##### PROVIDED INFORMATION
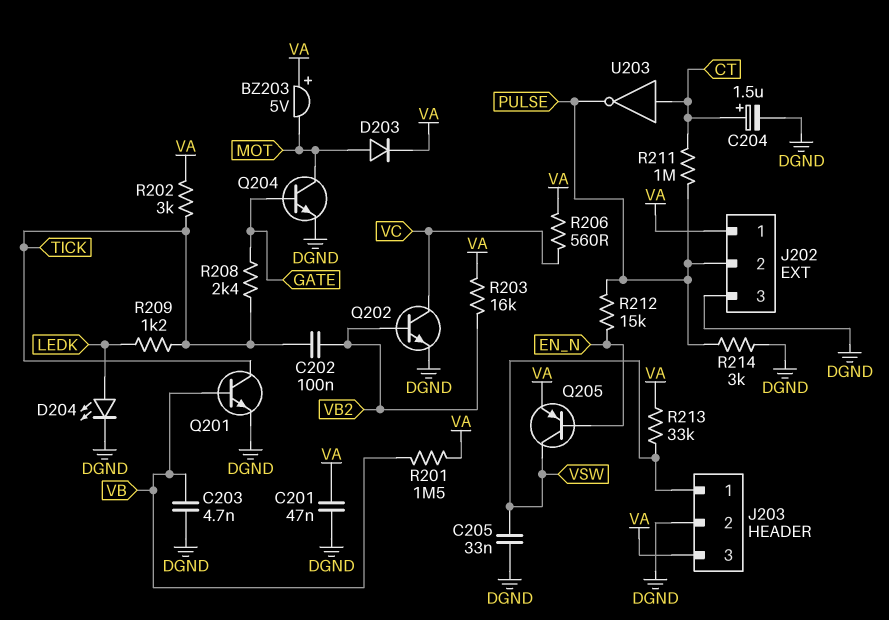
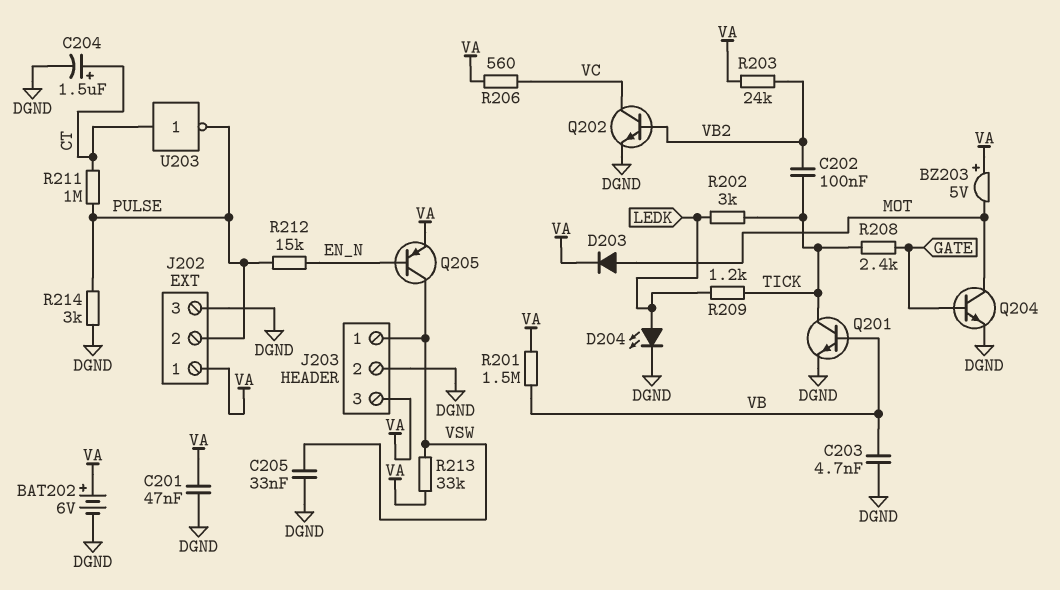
BAT202: none -> 6V (plus VA, minus DGND)
R202: 3k (TICK, VA) -> 3k (LEDK, TICK)
R203: 16k (VA, VB2) -> 24k (VA, VB2)

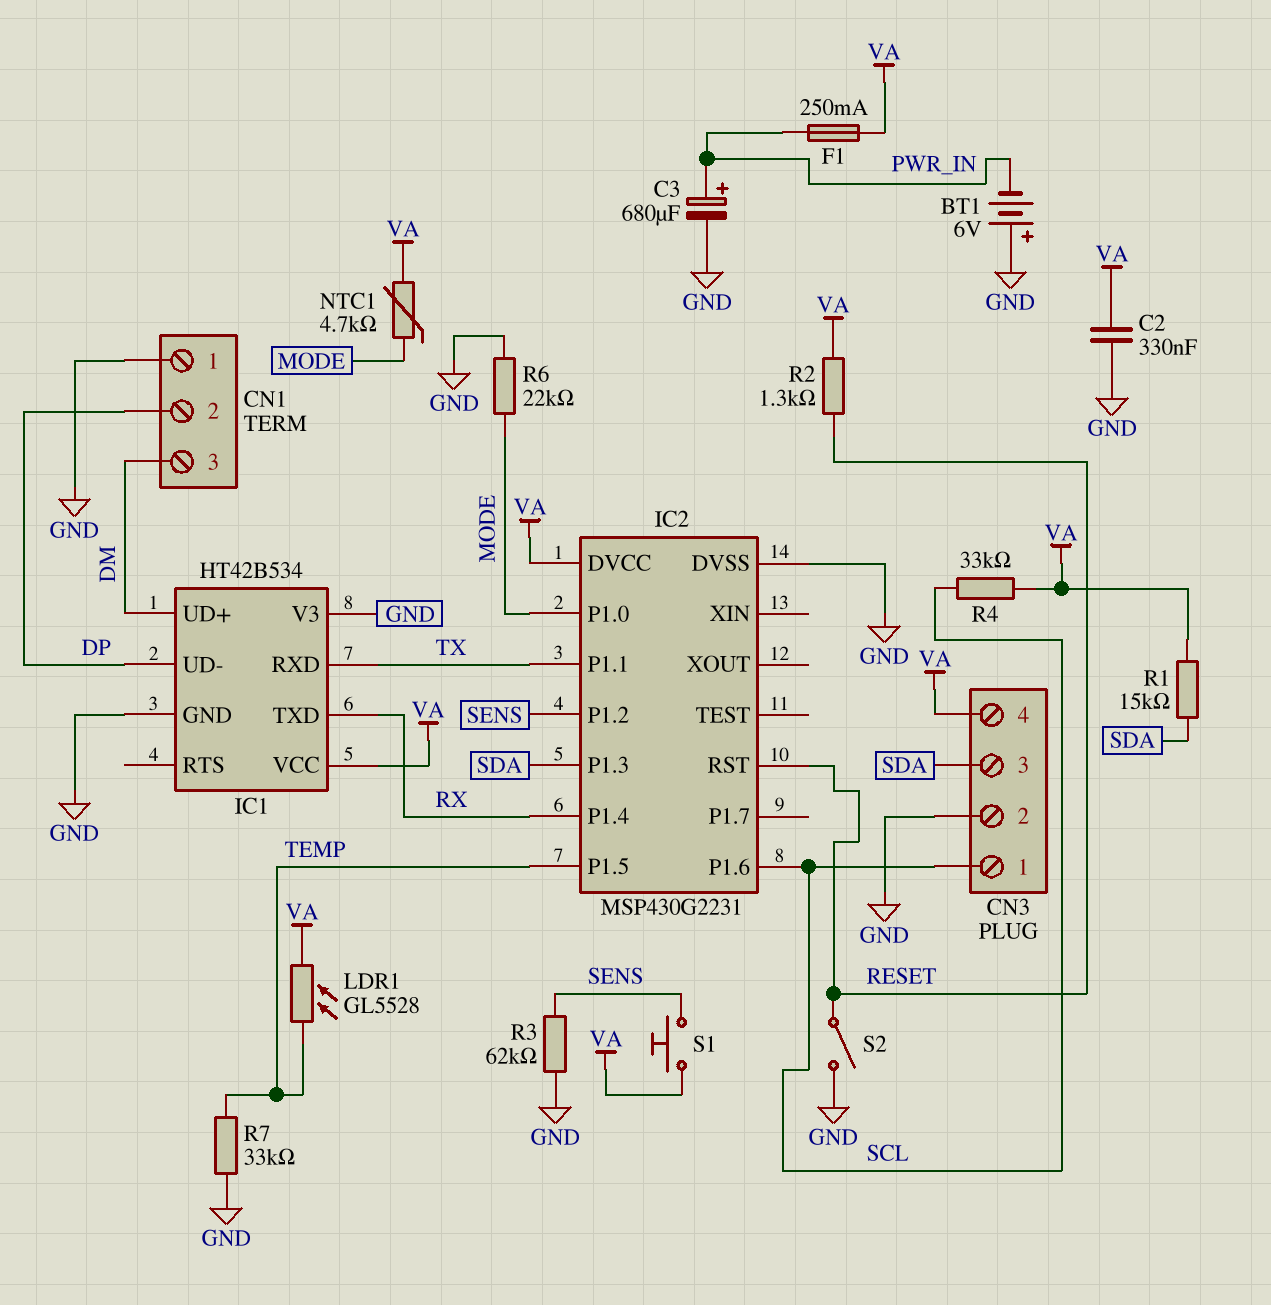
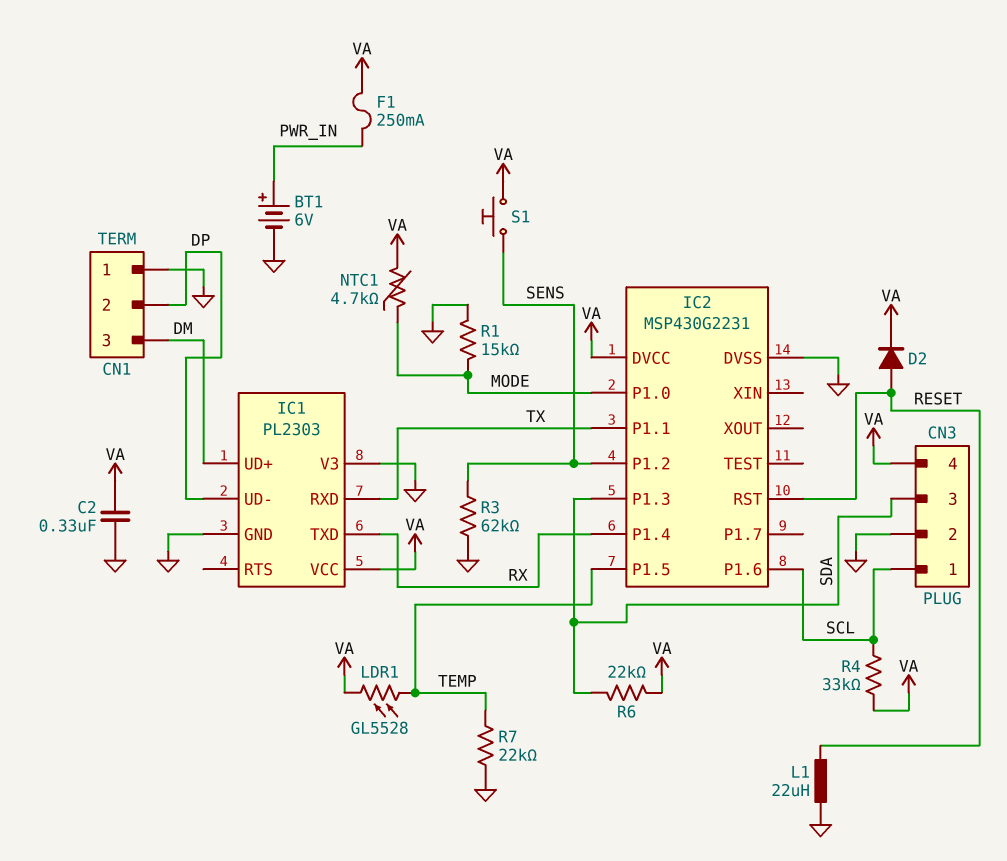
BT1: 6V (plus GND, minus PWR_IN) -> 6V (plus PWR_IN, minus GND)
C3: 680uF (plus PWR_IN, minus GND) -> none
D2: none -> diode (A RESET, K VA)
IC1: HT42B534 -> PL2303
L1: none -> 22uH (GND, RESET)
R1: 15k (SDA, VA) -> 15k (GND, MODE)
R2: 1.3k (RESET, VA) -> none
R6: 22k (GND, MODE) -> 22k (SDA, VA)
R7: 33k (GND, TEMP) -> 22k (GND, TEMP)
S2: switch (GND, RESET) -> none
##########
Without the pictures, give again exactly the lines above starting at the line containing "R203: 16k (VA, VB2) -> 24k (VA, VB2)" and ending at the line containing "R2: 1.3k (RESET, VA) -> none".

▶ **OUTPUT FOR THIS TASK**:
R203: 16k (VA, VB2) -> 24k (VA, VB2)

BT1: 6V (plus GND, minus PWR_IN) -> 6V (plus PWR_IN, minus GND)
C3: 680uF (plus PWR_IN, minus GND) -> none
D2: none -> diode (A RESET, K VA)
IC1: HT42B534 -> PL2303
L1: none -> 22uH (GND, RESET)
R1: 15k (SDA, VA) -> 15k (GND, MODE)
R2: 1.3k (RESET, VA) -> none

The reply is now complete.